Scene difference descriptions
***

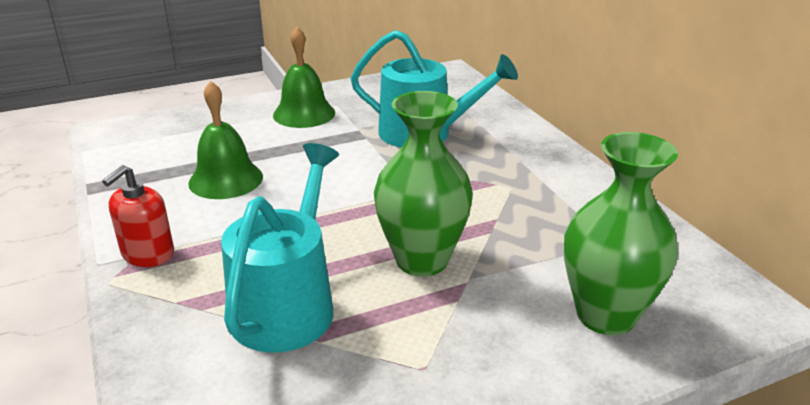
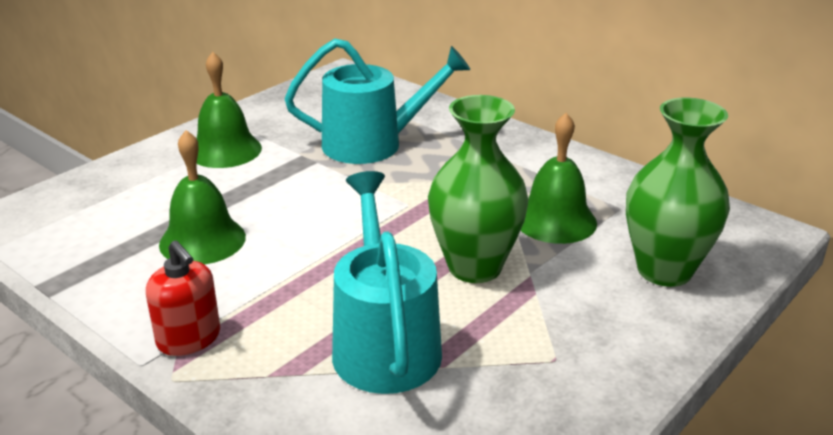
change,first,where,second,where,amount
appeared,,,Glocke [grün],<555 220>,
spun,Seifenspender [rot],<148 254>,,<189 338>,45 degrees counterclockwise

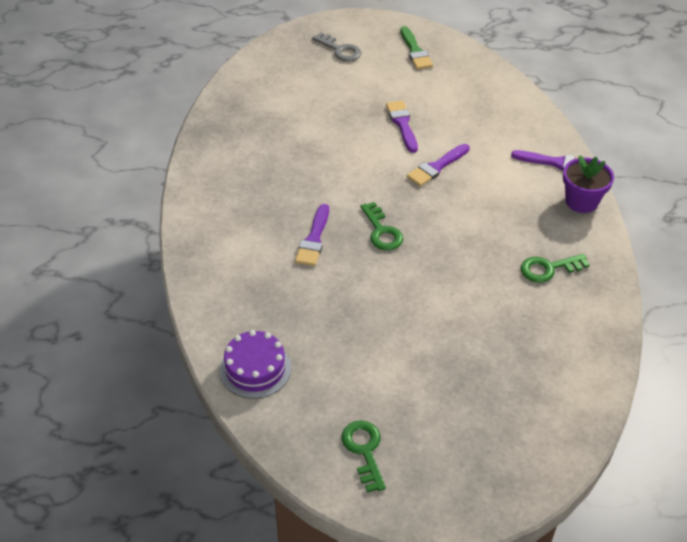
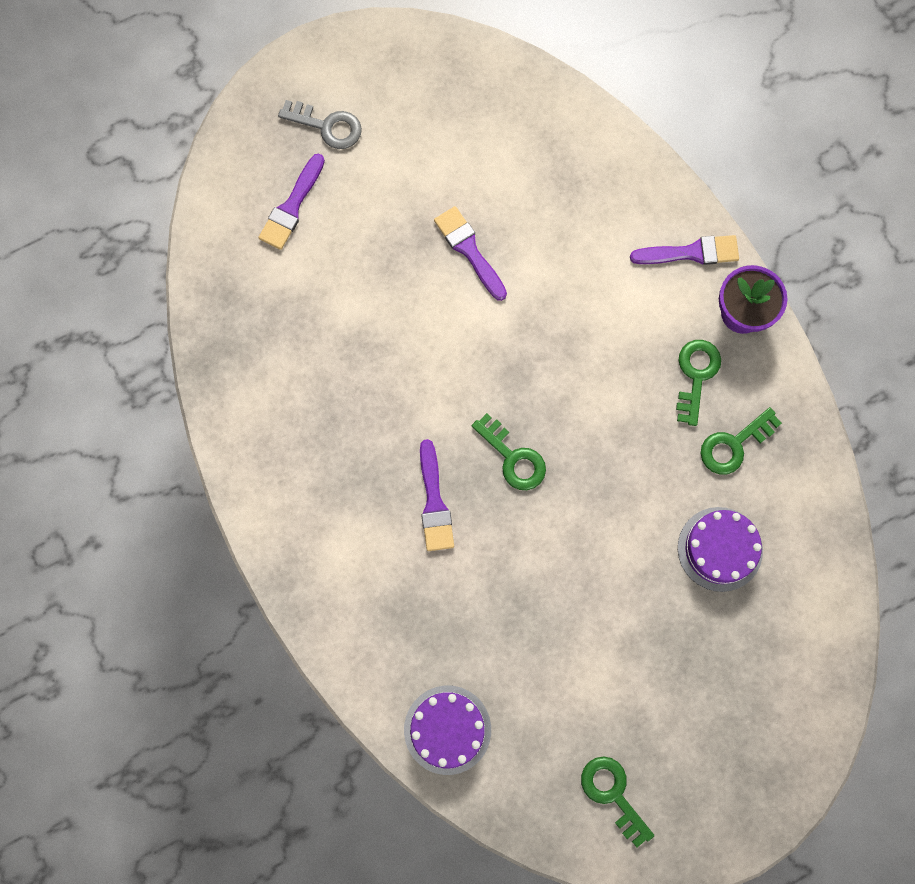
change,first,where,second,where,amount
missing,Pinsel [grün],<415 51>,,,
appeared,,,Schlüssel [grün],<696 375>,
appeared,,,Kuchen [lila],<720 549>,
relocated,Pinsel [lila],<436 167>,,<292 207>,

***

> **WHAT IS BEING ASKED**
Repeat the records word for word. Any picture in them should be left out.

> **REPLY TO THE EXERCISE**
change,first,where,second,where,amount
appeared,,,Glocke [grün],<555 220>,
spun,Seifenspender [rot],<148 254>,,<189 338>,45 degrees counterclockwise

change,first,where,second,where,amount
missing,Pinsel [grün],<415 51>,,,
appeared,,,Schlüssel [grün],<696 375>,
appeared,,,Kuchen [lila],<720 549>,
relocated,Pinsel [lila],<436 167>,,<292 207>,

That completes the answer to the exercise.